(Image change detection data)
*** Begin section ***

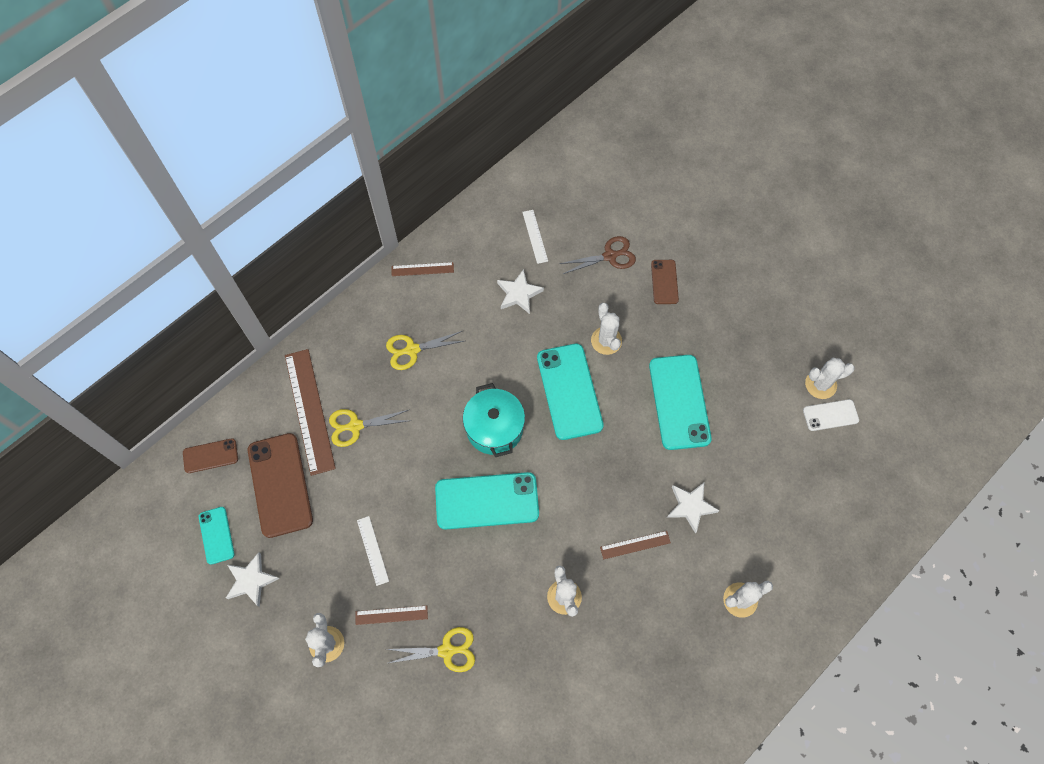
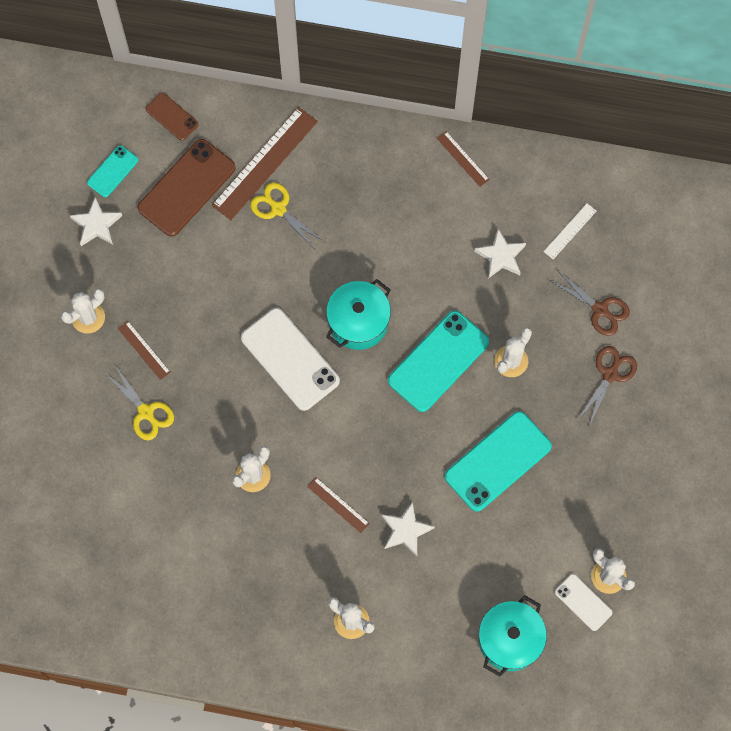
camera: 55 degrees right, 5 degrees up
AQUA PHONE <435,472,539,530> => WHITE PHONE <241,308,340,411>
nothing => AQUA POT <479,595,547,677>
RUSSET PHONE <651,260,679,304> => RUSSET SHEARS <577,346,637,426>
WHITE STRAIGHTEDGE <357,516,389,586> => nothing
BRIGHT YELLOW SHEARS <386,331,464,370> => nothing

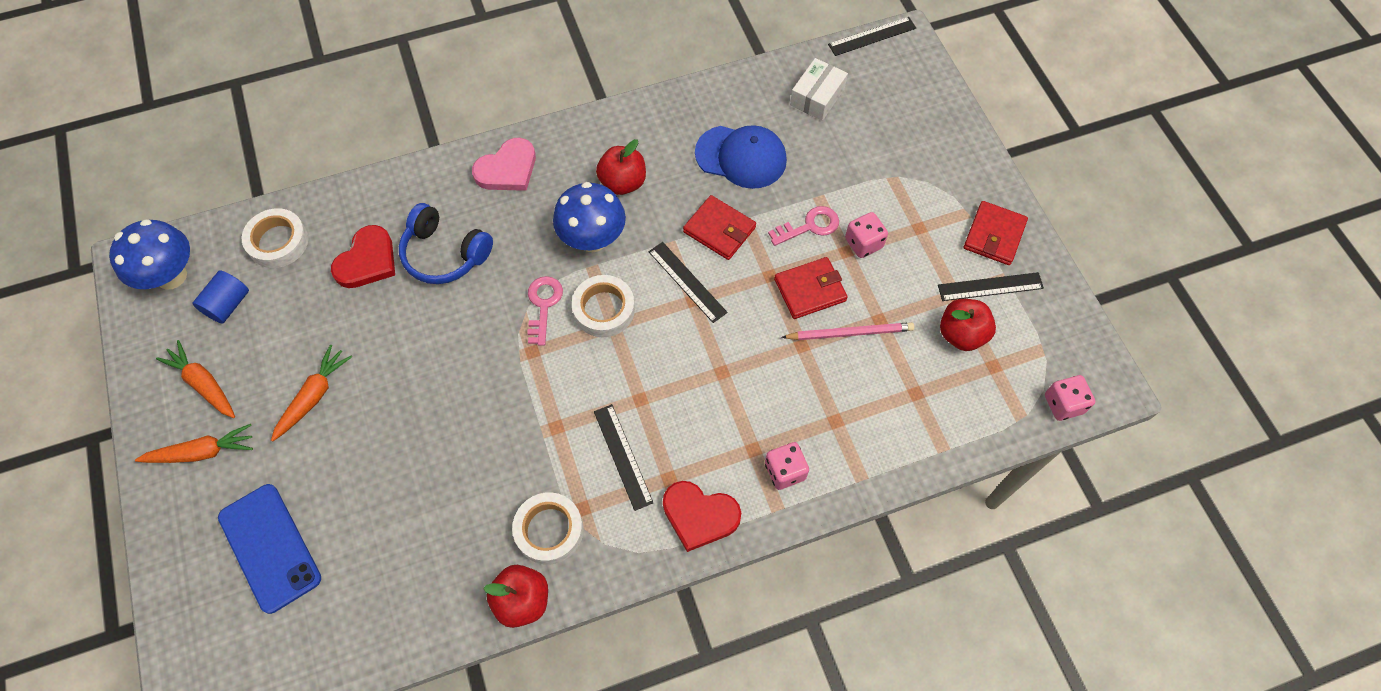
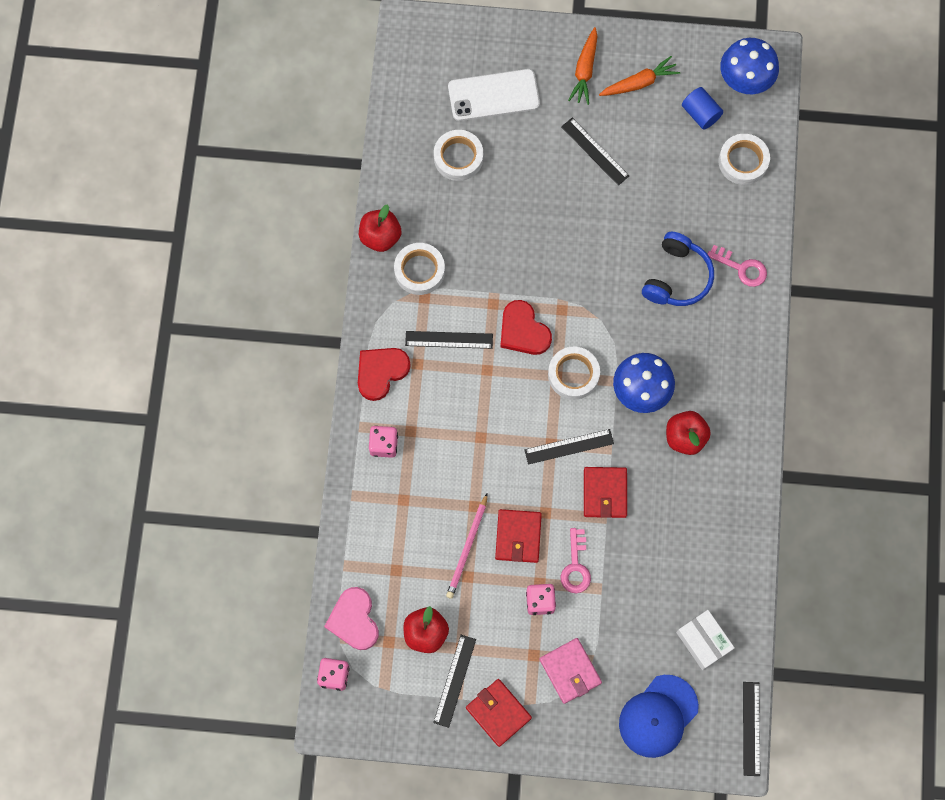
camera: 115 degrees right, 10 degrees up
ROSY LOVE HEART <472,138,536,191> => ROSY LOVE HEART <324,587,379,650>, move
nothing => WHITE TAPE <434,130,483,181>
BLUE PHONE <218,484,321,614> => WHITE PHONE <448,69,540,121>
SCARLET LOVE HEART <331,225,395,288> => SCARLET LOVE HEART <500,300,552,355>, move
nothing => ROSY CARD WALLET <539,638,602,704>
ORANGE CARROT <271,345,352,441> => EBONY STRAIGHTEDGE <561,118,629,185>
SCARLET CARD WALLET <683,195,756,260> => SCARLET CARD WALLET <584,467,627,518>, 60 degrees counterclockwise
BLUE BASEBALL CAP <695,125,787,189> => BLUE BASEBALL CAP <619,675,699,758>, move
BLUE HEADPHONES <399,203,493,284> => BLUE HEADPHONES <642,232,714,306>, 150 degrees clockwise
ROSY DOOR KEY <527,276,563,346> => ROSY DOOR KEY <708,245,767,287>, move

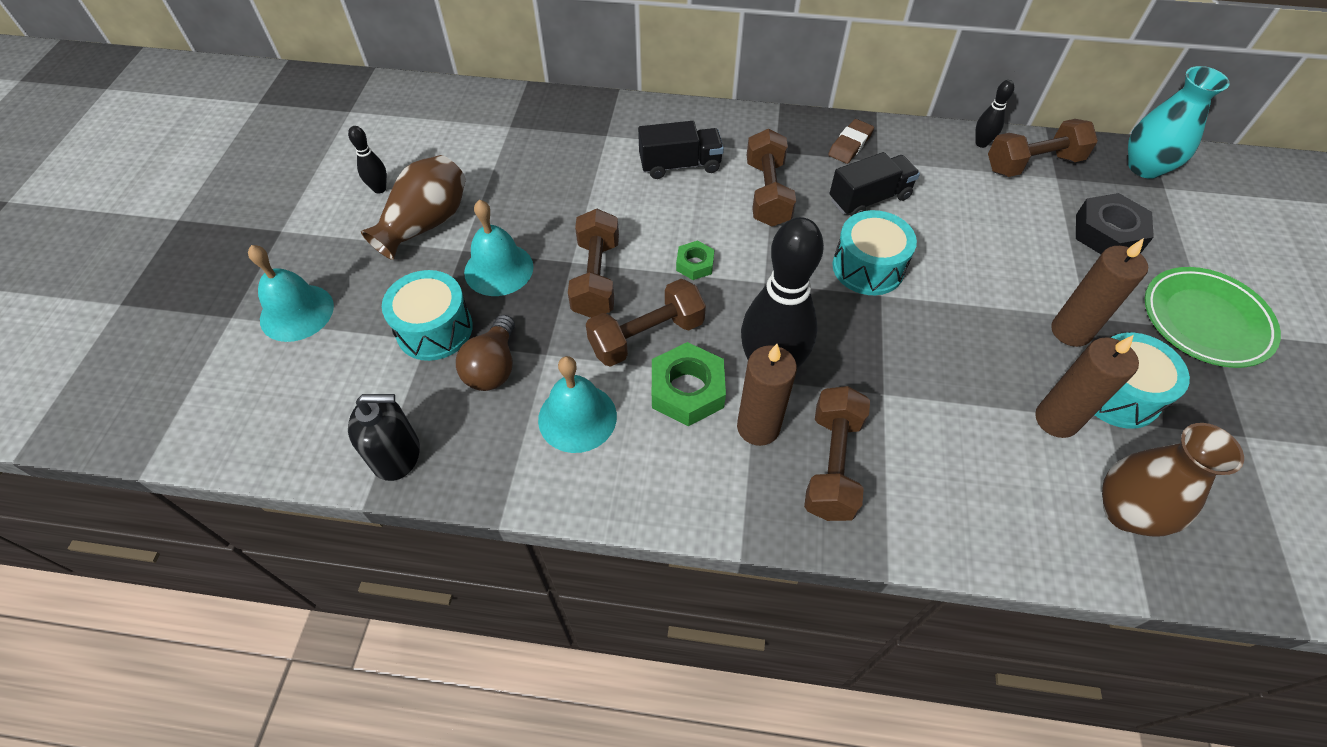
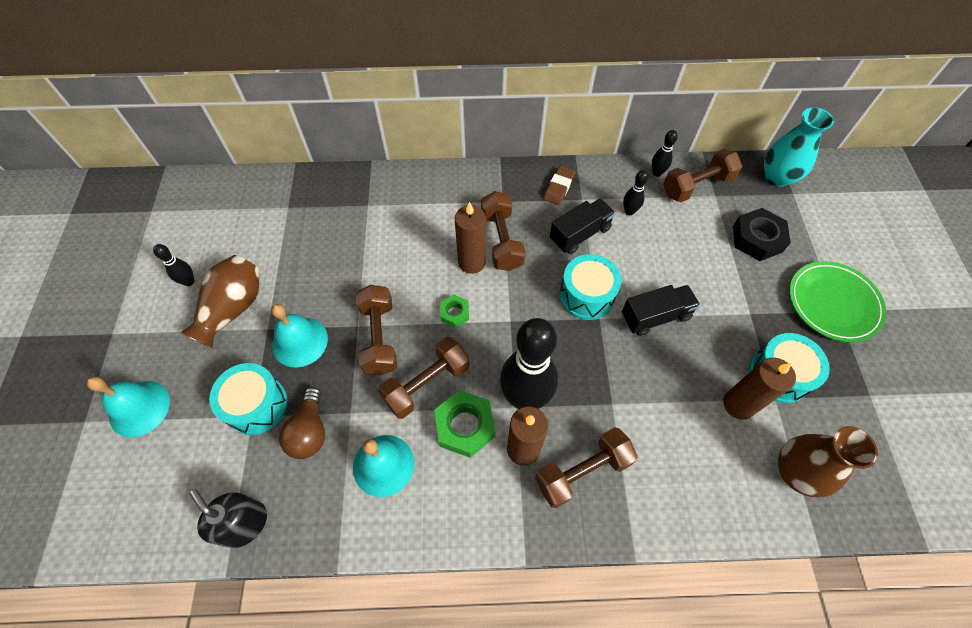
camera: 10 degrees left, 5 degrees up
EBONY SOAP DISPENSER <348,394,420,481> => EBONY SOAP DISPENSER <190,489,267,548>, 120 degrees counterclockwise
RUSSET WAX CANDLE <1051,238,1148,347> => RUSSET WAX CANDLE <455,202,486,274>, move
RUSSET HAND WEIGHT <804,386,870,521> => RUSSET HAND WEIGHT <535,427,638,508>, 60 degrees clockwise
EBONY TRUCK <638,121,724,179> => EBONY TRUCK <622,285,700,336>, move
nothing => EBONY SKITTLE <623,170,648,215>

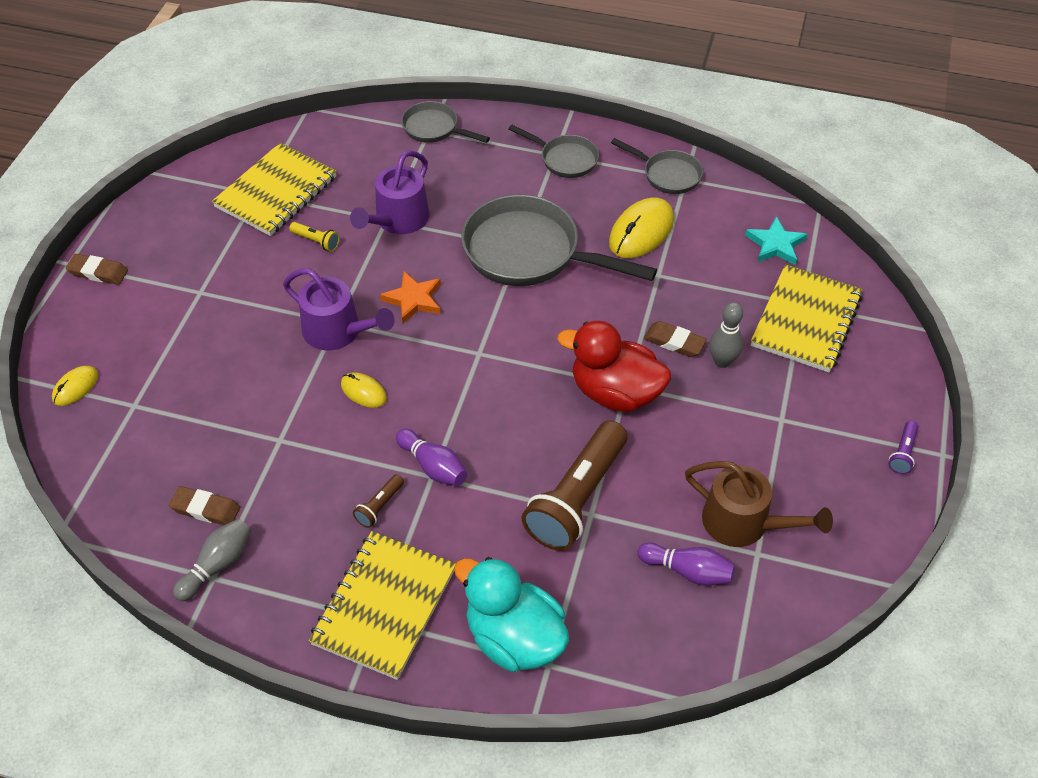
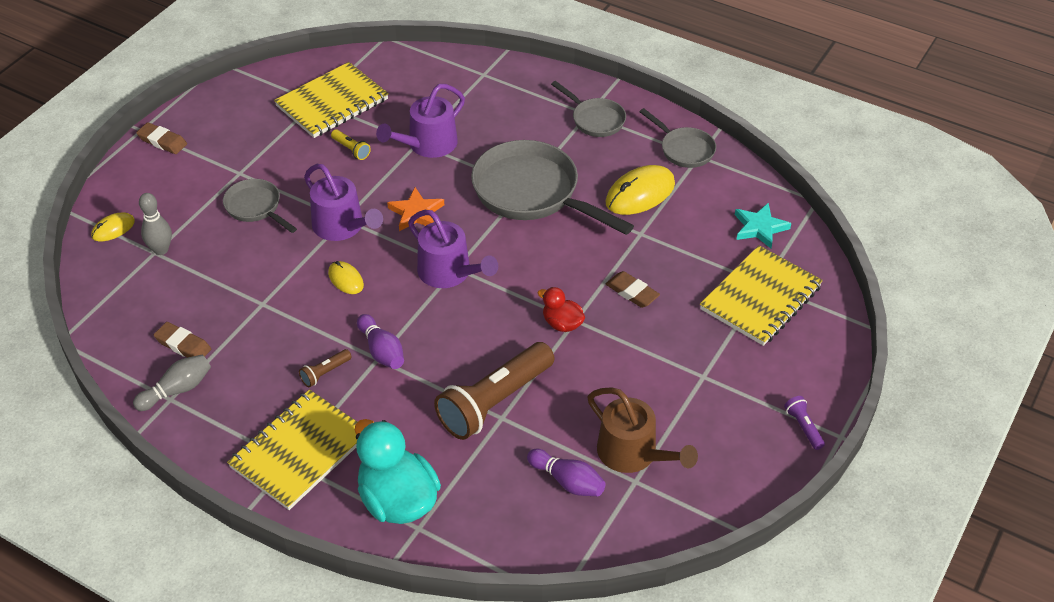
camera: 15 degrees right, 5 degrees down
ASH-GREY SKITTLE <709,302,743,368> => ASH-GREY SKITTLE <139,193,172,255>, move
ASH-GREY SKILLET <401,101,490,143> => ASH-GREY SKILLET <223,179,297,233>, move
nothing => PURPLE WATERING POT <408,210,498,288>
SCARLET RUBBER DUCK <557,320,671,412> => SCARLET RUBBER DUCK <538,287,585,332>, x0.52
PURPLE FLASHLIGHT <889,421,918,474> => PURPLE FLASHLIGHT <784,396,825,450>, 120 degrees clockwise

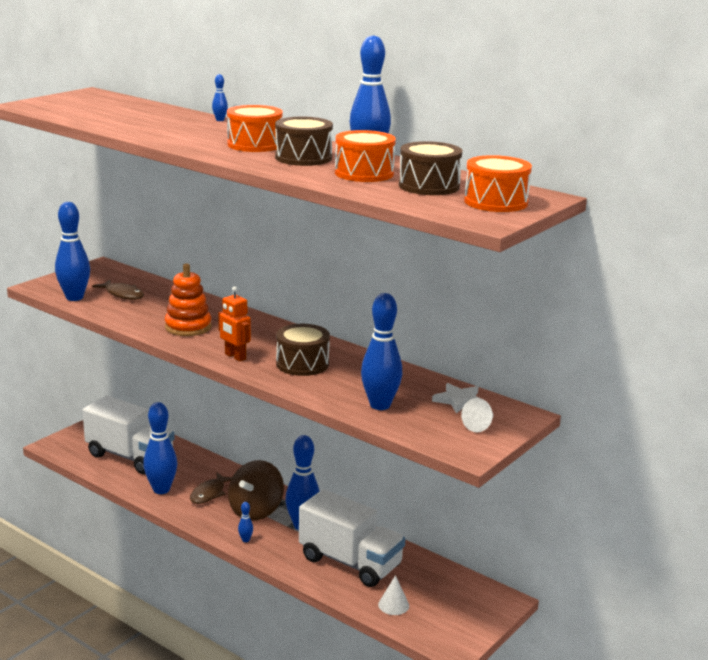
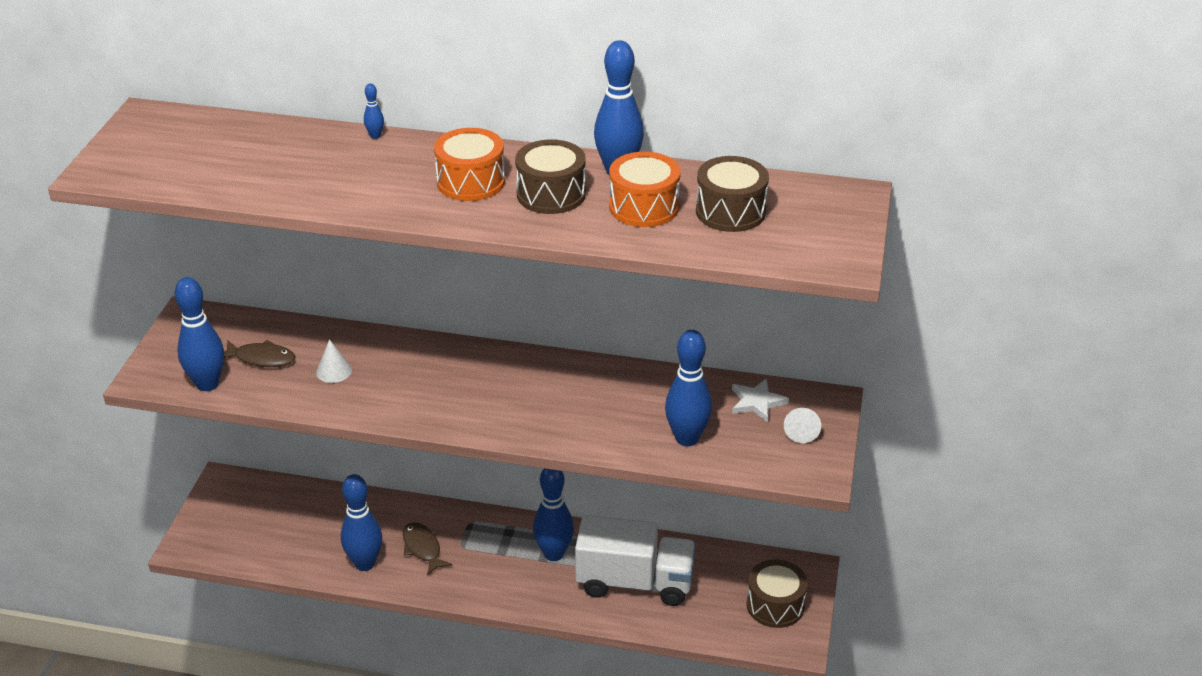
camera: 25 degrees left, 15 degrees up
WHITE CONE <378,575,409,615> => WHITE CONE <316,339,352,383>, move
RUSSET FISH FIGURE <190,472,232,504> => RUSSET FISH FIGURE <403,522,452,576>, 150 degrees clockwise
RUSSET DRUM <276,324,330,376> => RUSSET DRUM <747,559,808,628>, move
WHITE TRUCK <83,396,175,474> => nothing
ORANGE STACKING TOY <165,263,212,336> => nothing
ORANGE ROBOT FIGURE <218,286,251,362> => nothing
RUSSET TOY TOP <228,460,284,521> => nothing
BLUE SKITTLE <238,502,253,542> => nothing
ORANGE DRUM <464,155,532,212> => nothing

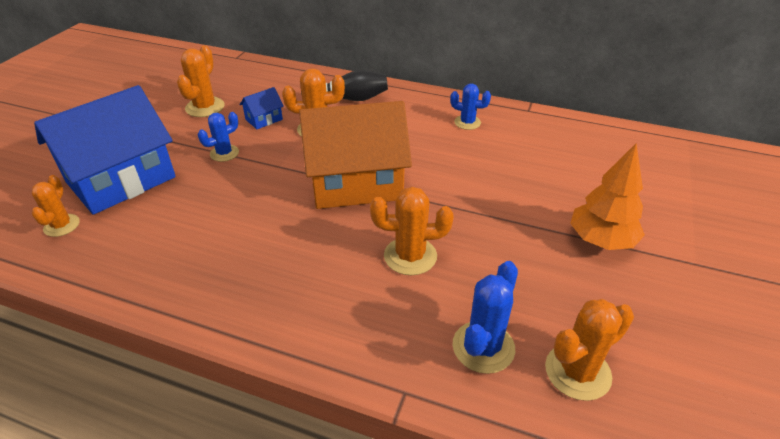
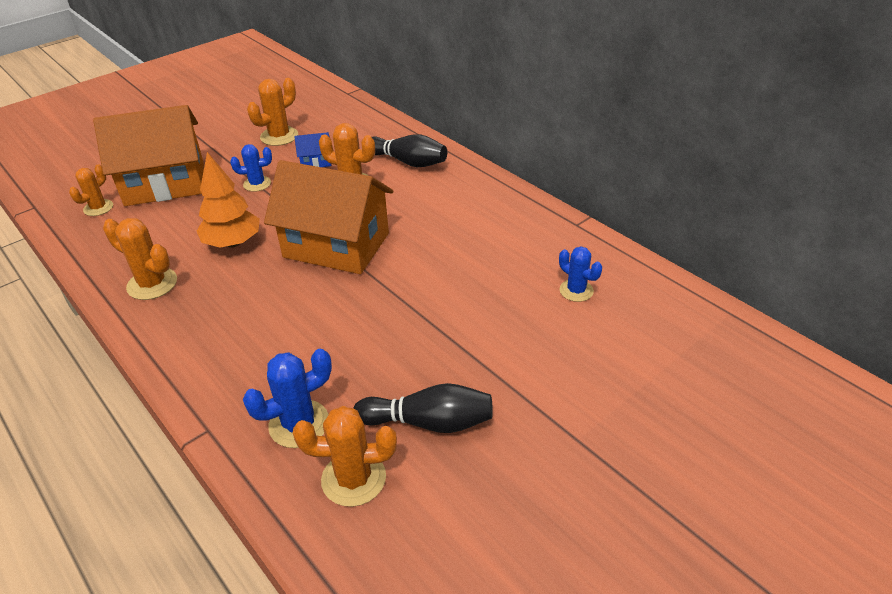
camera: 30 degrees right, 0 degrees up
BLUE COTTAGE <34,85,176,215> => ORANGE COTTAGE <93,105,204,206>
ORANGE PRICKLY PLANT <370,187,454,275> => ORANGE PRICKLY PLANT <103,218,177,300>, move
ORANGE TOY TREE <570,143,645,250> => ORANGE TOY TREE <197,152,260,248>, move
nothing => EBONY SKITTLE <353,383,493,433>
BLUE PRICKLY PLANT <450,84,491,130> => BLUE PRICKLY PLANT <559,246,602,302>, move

*** End section ***

Exercise goal
Give the data again exactly, image-free.

Response to this exercise
camera: 55 degrees right, 5 degrees up
AQUA PHONE <435,472,539,530> => WHITE PHONE <241,308,340,411>
nothing => AQUA POT <479,595,547,677>
RUSSET PHONE <651,260,679,304> => RUSSET SHEARS <577,346,637,426>
WHITE STRAIGHTEDGE <357,516,389,586> => nothing
BRIGHT YELLOW SHEARS <386,331,464,370> => nothing

camera: 115 degrees right, 10 degrees up
ROSY LOVE HEART <472,138,536,191> => ROSY LOVE HEART <324,587,379,650>, move
nothing => WHITE TAPE <434,130,483,181>
BLUE PHONE <218,484,321,614> => WHITE PHONE <448,69,540,121>
SCARLET LOVE HEART <331,225,395,288> => SCARLET LOVE HEART <500,300,552,355>, move
nothing => ROSY CARD WALLET <539,638,602,704>
ORANGE CARROT <271,345,352,441> => EBONY STRAIGHTEDGE <561,118,629,185>
SCARLET CARD WALLET <683,195,756,260> => SCARLET CARD WALLET <584,467,627,518>, 60 degrees counterclockwise
BLUE BASEBALL CAP <695,125,787,189> => BLUE BASEBALL CAP <619,675,699,758>, move
BLUE HEADPHONES <399,203,493,284> => BLUE HEADPHONES <642,232,714,306>, 150 degrees clockwise
ROSY DOOR KEY <527,276,563,346> => ROSY DOOR KEY <708,245,767,287>, move

camera: 10 degrees left, 5 degrees up
EBONY SOAP DISPENSER <348,394,420,481> => EBONY SOAP DISPENSER <190,489,267,548>, 120 degrees counterclockwise
RUSSET WAX CANDLE <1051,238,1148,347> => RUSSET WAX CANDLE <455,202,486,274>, move
RUSSET HAND WEIGHT <804,386,870,521> => RUSSET HAND WEIGHT <535,427,638,508>, 60 degrees clockwise
EBONY TRUCK <638,121,724,179> => EBONY TRUCK <622,285,700,336>, move
nothing => EBONY SKITTLE <623,170,648,215>

camera: 15 degrees right, 5 degrees down
ASH-GREY SKITTLE <709,302,743,368> => ASH-GREY SKITTLE <139,193,172,255>, move
ASH-GREY SKILLET <401,101,490,143> => ASH-GREY SKILLET <223,179,297,233>, move
nothing => PURPLE WATERING POT <408,210,498,288>
SCARLET RUBBER DUCK <557,320,671,412> => SCARLET RUBBER DUCK <538,287,585,332>, x0.52
PURPLE FLASHLIGHT <889,421,918,474> => PURPLE FLASHLIGHT <784,396,825,450>, 120 degrees clockwise

camera: 25 degrees left, 15 degrees up
WHITE CONE <378,575,409,615> => WHITE CONE <316,339,352,383>, move
RUSSET FISH FIGURE <190,472,232,504> => RUSSET FISH FIGURE <403,522,452,576>, 150 degrees clockwise
RUSSET DRUM <276,324,330,376> => RUSSET DRUM <747,559,808,628>, move
WHITE TRUCK <83,396,175,474> => nothing
ORANGE STACKING TOY <165,263,212,336> => nothing
ORANGE ROBOT FIGURE <218,286,251,362> => nothing
RUSSET TOY TOP <228,460,284,521> => nothing
BLUE SKITTLE <238,502,253,542> => nothing
ORANGE DRUM <464,155,532,212> => nothing

camera: 30 degrees right, 0 degrees up
BLUE COTTAGE <34,85,176,215> => ORANGE COTTAGE <93,105,204,206>
ORANGE PRICKLY PLANT <370,187,454,275> => ORANGE PRICKLY PLANT <103,218,177,300>, move
ORANGE TOY TREE <570,143,645,250> => ORANGE TOY TREE <197,152,260,248>, move
nothing => EBONY SKITTLE <353,383,493,433>
BLUE PRICKLY PLANT <450,84,491,130> => BLUE PRICKLY PLANT <559,246,602,302>, move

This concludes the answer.